§ About this exercise
Read the listing below and copy out each line where the word "brick" occurs.

§ Data below
.....

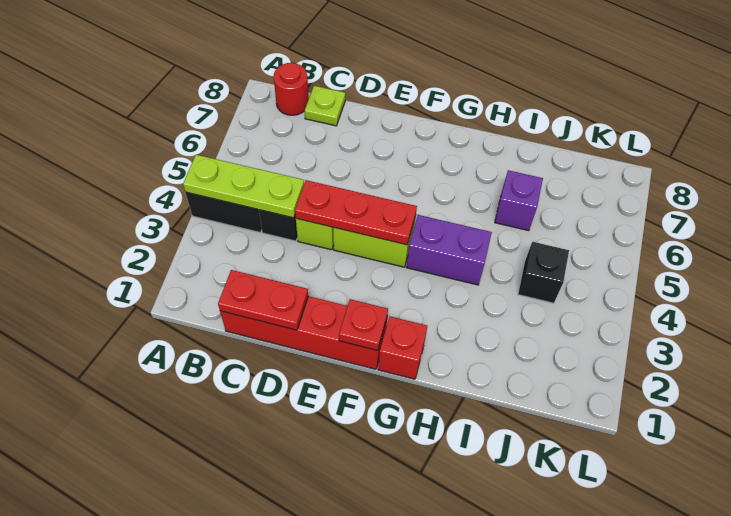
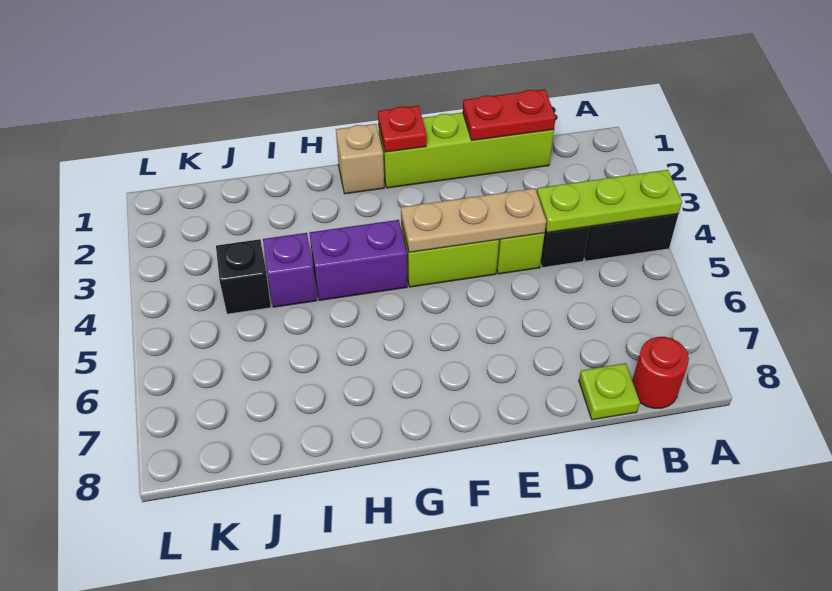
red brick C1:F1 level 1 -> lime brick C1:F1 level 1
red plate D4:F4 level 2 -> tan plate D4:F4 level 2
red brick G1 level 1 -> tan brick G1 level 1
purple brick I6 level 1 -> purple brick I4 level 1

.....

§ Solution to the exercise
red brick C1:F1 level 1 -> lime brick C1:F1 level 1
red brick G1 level 1 -> tan brick G1 level 1
purple brick I6 level 1 -> purple brick I4 level 1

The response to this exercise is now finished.